_EXTRACTED RECORDS_.
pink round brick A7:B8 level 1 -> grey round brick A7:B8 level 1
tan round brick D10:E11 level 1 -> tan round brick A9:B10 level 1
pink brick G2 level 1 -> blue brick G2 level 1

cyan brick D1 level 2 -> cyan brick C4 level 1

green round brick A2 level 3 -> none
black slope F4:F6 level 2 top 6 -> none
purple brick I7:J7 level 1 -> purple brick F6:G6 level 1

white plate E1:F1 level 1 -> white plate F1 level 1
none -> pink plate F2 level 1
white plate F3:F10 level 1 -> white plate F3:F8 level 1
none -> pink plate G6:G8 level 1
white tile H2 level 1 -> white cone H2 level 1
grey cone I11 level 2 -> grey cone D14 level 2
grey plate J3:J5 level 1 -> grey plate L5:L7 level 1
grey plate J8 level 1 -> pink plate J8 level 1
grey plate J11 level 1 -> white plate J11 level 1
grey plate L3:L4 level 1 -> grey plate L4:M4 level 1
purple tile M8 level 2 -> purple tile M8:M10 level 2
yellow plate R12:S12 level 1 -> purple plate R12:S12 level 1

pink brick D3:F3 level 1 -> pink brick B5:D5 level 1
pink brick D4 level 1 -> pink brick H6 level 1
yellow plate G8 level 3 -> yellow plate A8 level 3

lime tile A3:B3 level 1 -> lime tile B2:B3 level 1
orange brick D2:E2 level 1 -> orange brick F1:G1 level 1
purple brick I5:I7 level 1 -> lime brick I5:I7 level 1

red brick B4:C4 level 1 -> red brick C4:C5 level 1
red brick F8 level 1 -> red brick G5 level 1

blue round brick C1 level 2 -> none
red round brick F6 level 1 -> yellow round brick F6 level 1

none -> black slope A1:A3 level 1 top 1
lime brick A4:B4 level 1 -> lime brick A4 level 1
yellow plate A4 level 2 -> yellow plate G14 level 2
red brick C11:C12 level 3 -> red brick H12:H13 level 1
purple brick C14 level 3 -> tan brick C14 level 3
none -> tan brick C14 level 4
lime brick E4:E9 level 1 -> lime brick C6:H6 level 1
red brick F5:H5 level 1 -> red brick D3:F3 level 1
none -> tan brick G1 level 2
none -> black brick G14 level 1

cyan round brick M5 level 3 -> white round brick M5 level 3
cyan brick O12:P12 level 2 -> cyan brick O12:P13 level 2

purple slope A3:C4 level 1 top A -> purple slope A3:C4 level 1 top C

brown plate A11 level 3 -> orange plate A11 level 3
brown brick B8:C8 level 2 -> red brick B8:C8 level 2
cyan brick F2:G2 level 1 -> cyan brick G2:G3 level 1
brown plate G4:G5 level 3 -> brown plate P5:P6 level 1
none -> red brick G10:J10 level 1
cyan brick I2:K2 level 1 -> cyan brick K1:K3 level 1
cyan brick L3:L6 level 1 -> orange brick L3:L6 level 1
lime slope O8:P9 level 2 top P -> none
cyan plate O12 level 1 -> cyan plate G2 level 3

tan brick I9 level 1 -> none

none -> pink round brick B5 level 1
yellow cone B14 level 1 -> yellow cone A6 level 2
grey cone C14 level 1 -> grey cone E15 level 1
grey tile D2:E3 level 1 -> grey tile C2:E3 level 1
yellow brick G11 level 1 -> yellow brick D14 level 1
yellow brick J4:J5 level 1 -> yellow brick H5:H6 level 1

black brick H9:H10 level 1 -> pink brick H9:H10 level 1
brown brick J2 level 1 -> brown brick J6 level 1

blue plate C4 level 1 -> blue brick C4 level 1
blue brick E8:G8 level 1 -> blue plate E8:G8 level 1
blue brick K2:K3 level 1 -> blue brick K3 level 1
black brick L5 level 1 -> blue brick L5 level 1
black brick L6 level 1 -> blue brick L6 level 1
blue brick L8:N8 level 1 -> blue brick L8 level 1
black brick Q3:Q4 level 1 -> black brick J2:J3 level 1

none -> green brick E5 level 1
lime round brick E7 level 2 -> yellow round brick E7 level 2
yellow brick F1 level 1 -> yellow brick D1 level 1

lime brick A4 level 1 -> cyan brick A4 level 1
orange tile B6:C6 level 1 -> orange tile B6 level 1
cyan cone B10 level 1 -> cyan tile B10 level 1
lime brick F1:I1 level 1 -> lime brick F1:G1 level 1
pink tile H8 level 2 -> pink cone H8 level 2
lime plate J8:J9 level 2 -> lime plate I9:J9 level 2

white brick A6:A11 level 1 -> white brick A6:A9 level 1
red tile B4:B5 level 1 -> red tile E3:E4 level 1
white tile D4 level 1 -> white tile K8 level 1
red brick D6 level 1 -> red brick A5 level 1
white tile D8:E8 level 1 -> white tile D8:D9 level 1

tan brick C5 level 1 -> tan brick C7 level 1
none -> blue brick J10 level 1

_ACTION ITEM_.
Copy out every record above exactly as written.

_ANSWER SECTION_.
pink round brick A7:B8 level 1 -> grey round brick A7:B8 level 1
tan round brick D10:E11 level 1 -> tan round brick A9:B10 level 1
pink brick G2 level 1 -> blue brick G2 level 1

cyan brick D1 level 2 -> cyan brick C4 level 1

green round brick A2 level 3 -> none
black slope F4:F6 level 2 top 6 -> none
purple brick I7:J7 level 1 -> purple brick F6:G6 level 1

white plate E1:F1 level 1 -> white plate F1 level 1
none -> pink plate F2 level 1
white plate F3:F10 level 1 -> white plate F3:F8 level 1
none -> pink plate G6:G8 level 1
white tile H2 level 1 -> white cone H2 level 1
grey cone I11 level 2 -> grey cone D14 level 2
grey plate J3:J5 level 1 -> grey plate L5:L7 level 1
grey plate J8 level 1 -> pink plate J8 level 1
grey plate J11 level 1 -> white plate J11 level 1
grey plate L3:L4 level 1 -> grey plate L4:M4 level 1
purple tile M8 level 2 -> purple tile M8:M10 level 2
yellow plate R12:S12 level 1 -> purple plate R12:S12 level 1

pink brick D3:F3 level 1 -> pink brick B5:D5 level 1
pink brick D4 level 1 -> pink brick H6 level 1
yellow plate G8 level 3 -> yellow plate A8 level 3

lime tile A3:B3 level 1 -> lime tile B2:B3 level 1
orange brick D2:E2 level 1 -> orange brick F1:G1 level 1
purple brick I5:I7 level 1 -> lime brick I5:I7 level 1

red brick B4:C4 level 1 -> red brick C4:C5 level 1
red brick F8 level 1 -> red brick G5 level 1

blue round brick C1 level 2 -> none
red round brick F6 level 1 -> yellow round brick F6 level 1

none -> black slope A1:A3 level 1 top 1
lime brick A4:B4 level 1 -> lime brick A4 level 1
yellow plate A4 level 2 -> yellow plate G14 level 2
red brick C11:C12 level 3 -> red brick H12:H13 level 1
purple brick C14 level 3 -> tan brick C14 level 3
none -> tan brick C14 level 4
lime brick E4:E9 level 1 -> lime brick C6:H6 level 1
red brick F5:H5 level 1 -> red brick D3:F3 level 1
none -> tan brick G1 level 2
none -> black brick G14 level 1

cyan round brick M5 level 3 -> white round brick M5 level 3
cyan brick O12:P12 level 2 -> cyan brick O12:P13 level 2

purple slope A3:C4 level 1 top A -> purple slope A3:C4 level 1 top C

brown plate A11 level 3 -> orange plate A11 level 3
brown brick B8:C8 level 2 -> red brick B8:C8 level 2
cyan brick F2:G2 level 1 -> cyan brick G2:G3 level 1
brown plate G4:G5 level 3 -> brown plate P5:P6 level 1
none -> red brick G10:J10 level 1
cyan brick I2:K2 level 1 -> cyan brick K1:K3 level 1
cyan brick L3:L6 level 1 -> orange brick L3:L6 level 1
lime slope O8:P9 level 2 top P -> none
cyan plate O12 level 1 -> cyan plate G2 level 3

tan brick I9 level 1 -> none

none -> pink round brick B5 level 1
yellow cone B14 level 1 -> yellow cone A6 level 2
grey cone C14 level 1 -> grey cone E15 level 1
grey tile D2:E3 level 1 -> grey tile C2:E3 level 1
yellow brick G11 level 1 -> yellow brick D14 level 1
yellow brick J4:J5 level 1 -> yellow brick H5:H6 level 1

black brick H9:H10 level 1 -> pink brick H9:H10 level 1
brown brick J2 level 1 -> brown brick J6 level 1

blue plate C4 level 1 -> blue brick C4 level 1
blue brick E8:G8 level 1 -> blue plate E8:G8 level 1
blue brick K2:K3 level 1 -> blue brick K3 level 1
black brick L5 level 1 -> blue brick L5 level 1
black brick L6 level 1 -> blue brick L6 level 1
blue brick L8:N8 level 1 -> blue brick L8 level 1
black brick Q3:Q4 level 1 -> black brick J2:J3 level 1

none -> green brick E5 level 1
lime round brick E7 level 2 -> yellow round brick E7 level 2
yellow brick F1 level 1 -> yellow brick D1 level 1

lime brick A4 level 1 -> cyan brick A4 level 1
orange tile B6:C6 level 1 -> orange tile B6 level 1
cyan cone B10 level 1 -> cyan tile B10 level 1
lime brick F1:I1 level 1 -> lime brick F1:G1 level 1
pink tile H8 level 2 -> pink cone H8 level 2
lime plate J8:J9 level 2 -> lime plate I9:J9 level 2

white brick A6:A11 level 1 -> white brick A6:A9 level 1
red tile B4:B5 level 1 -> red tile E3:E4 level 1
white tile D4 level 1 -> white tile K8 level 1
red brick D6 level 1 -> red brick A5 level 1
white tile D8:E8 level 1 -> white tile D8:D9 level 1

tan brick C5 level 1 -> tan brick C7 level 1
none -> blue brick J10 level 1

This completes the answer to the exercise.